*What needs to be done*
Output each record verbatim, with pictures left out.

Stored data:
::::

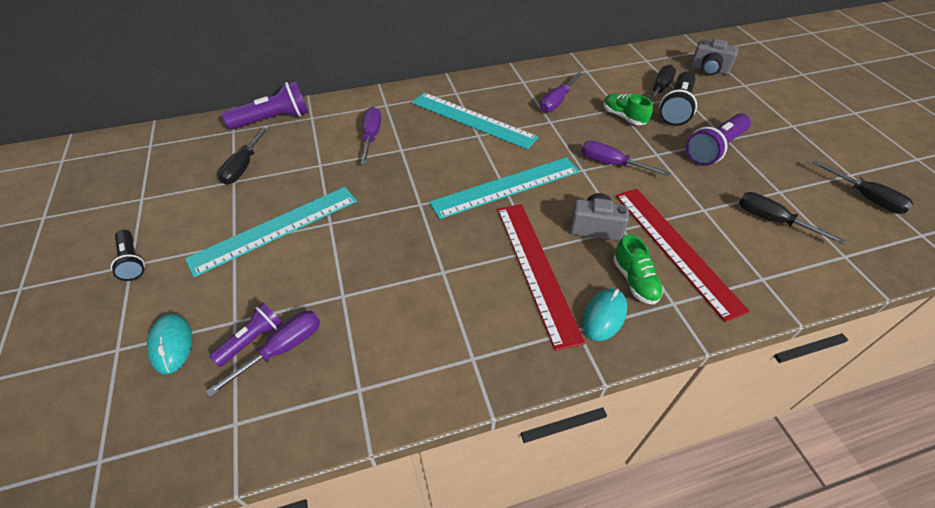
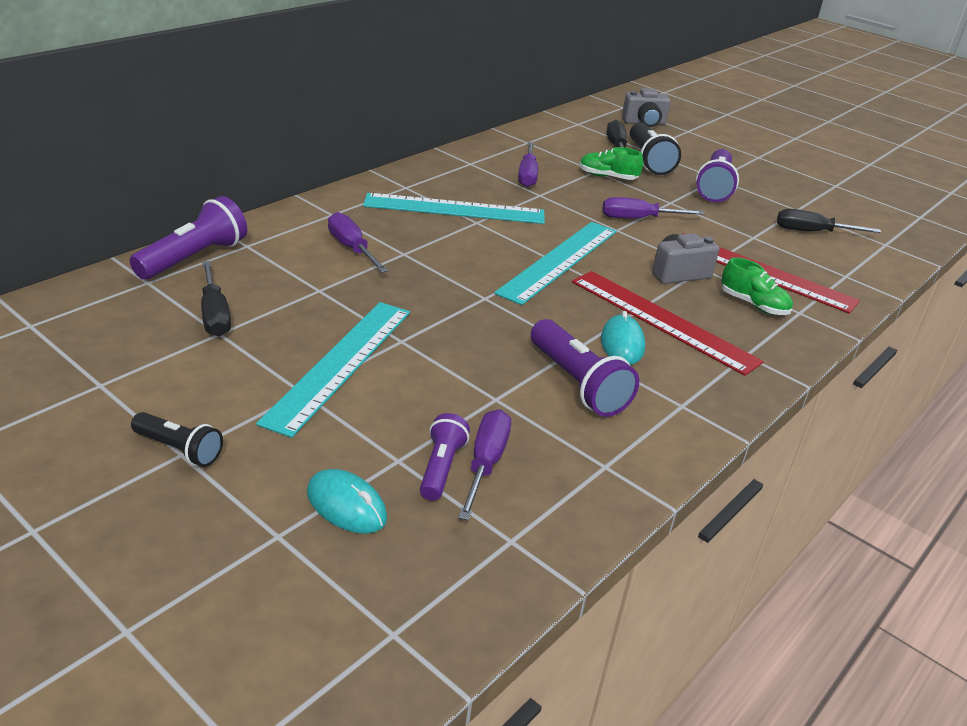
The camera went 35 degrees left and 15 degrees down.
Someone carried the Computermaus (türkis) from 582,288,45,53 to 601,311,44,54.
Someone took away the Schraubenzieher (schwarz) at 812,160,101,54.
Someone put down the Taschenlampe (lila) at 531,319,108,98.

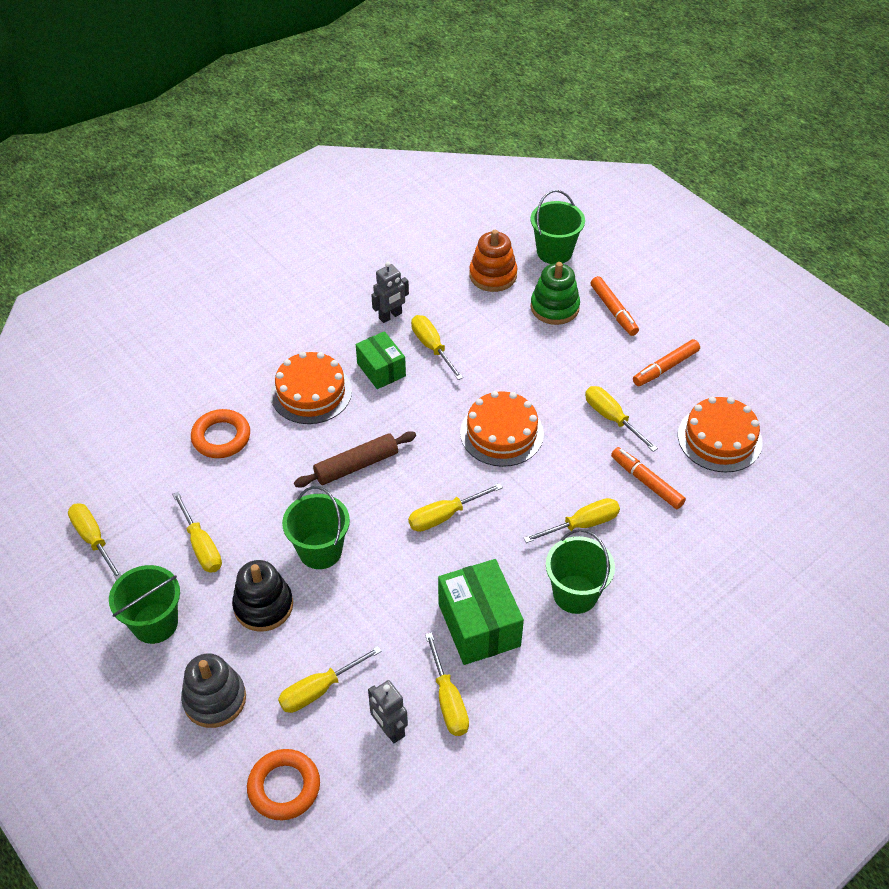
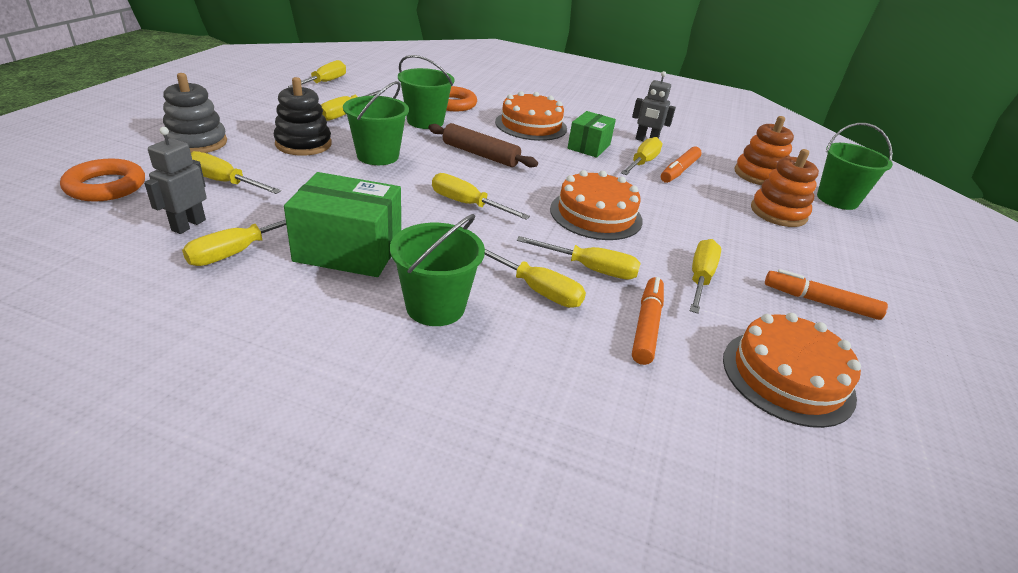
The camera went 55 degrees right and 15 degrees down.
Someone carried the Eimer (grün) from 109,565,71,79 to 398,55,57,74.
Someone rotated the Schachtel (grün) at 438,559,86,106 by 60 degrees clockwise.
Someone repainted the Stapelspielzeug (grün) at 530,262,50,63, which became the Stapelspielzeug (orange) at 751,149,68,78.
Someone carried the Filzstift (orange) from 590,276,49,60 to 661,146,41,37.
Someone put down the Schraubenzieher (gelb) at 517,236,124,44.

::::

*Problem solution*
The camera went 35 degrees left and 15 degrees down.
Someone carried the Computermaus (türkis) from 582,288,45,53 to 601,311,44,54.
Someone took away the Schraubenzieher (schwarz) at 812,160,101,54.
Someone put down the Taschenlampe (lila) at 531,319,108,98.

The camera went 55 degrees right and 15 degrees down.
Someone carried the Eimer (grün) from 109,565,71,79 to 398,55,57,74.
Someone rotated the Schachtel (grün) at 438,559,86,106 by 60 degrees clockwise.
Someone repainted the Stapelspielzeug (grün) at 530,262,50,63, which became the Stapelspielzeug (orange) at 751,149,68,78.
Someone carried the Filzstift (orange) from 590,276,49,60 to 661,146,41,37.
Someone put down the Schraubenzieher (gelb) at 517,236,124,44.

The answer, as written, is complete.